━━━ Supplied information ━━━

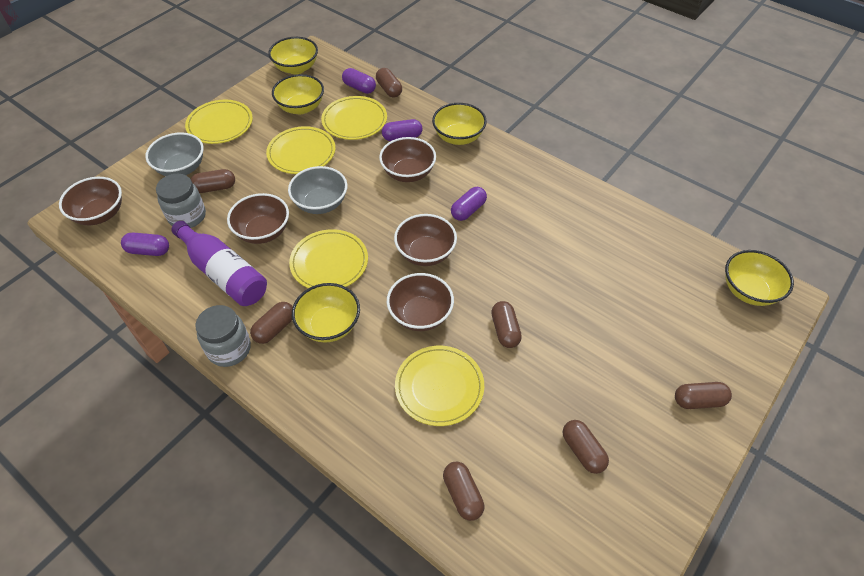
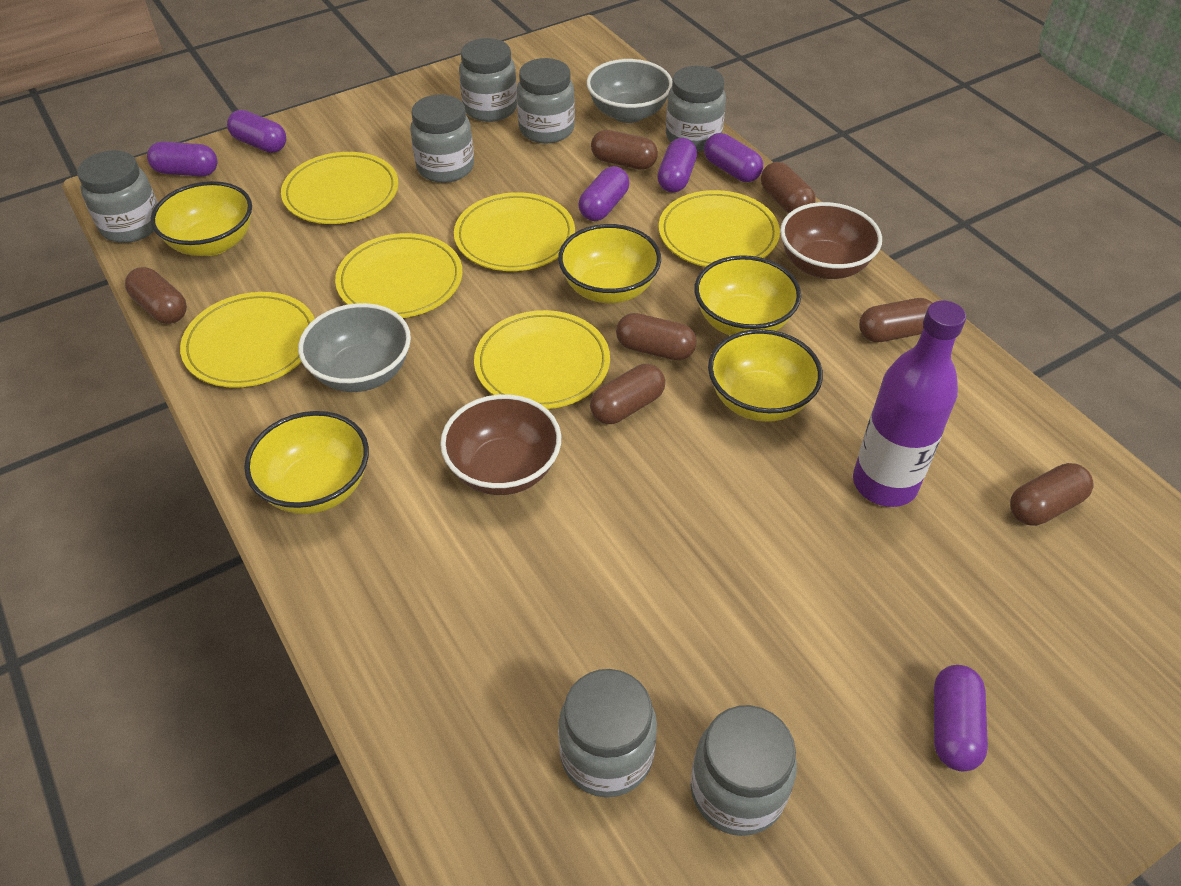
brown bowl: 5 -> 2
grey jar: 2 -> 7
purple capsule: 4 -> 6
yellow plate: 5 -> 6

━━━

**Activity**
What you produce must match the listing word for word, with no images in it.

**Task answer**
brown bowl: 5 -> 2
grey jar: 2 -> 7
purple capsule: 4 -> 6
yellow plate: 5 -> 6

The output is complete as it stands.